- **Exercise requirements**: Please swap "zero-indexed" for "0-based" in these lines and write them out again, keeping everything else unchanged.

- **Items from a data source**:
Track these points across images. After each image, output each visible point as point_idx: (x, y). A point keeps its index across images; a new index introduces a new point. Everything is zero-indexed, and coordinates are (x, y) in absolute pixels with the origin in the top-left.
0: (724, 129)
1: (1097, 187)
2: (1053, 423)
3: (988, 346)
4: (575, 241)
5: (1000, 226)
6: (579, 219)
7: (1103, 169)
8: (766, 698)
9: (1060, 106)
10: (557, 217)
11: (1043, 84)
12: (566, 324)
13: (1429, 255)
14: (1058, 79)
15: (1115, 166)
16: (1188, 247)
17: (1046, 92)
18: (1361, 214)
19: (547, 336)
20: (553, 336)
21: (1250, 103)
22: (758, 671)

- **Reply**:
Track these points across images. After each image, output each visible point as point_idx: (x, y). A point keeps its index across images; a new index introduces a new point. Everything is 0-based, and coordinates are (x, y) in absolute pixels with the origin in the top-left.
0: (724, 129)
1: (1097, 187)
2: (1053, 423)
3: (988, 346)
4: (575, 241)
5: (1000, 226)
6: (579, 219)
7: (1103, 169)
8: (766, 698)
9: (1060, 106)
10: (557, 217)
11: (1043, 84)
12: (566, 324)
13: (1429, 255)
14: (1058, 79)
15: (1115, 166)
16: (1188, 247)
17: (1046, 92)
18: (1361, 214)
19: (547, 336)
20: (553, 336)
21: (1250, 103)
22: (758, 671)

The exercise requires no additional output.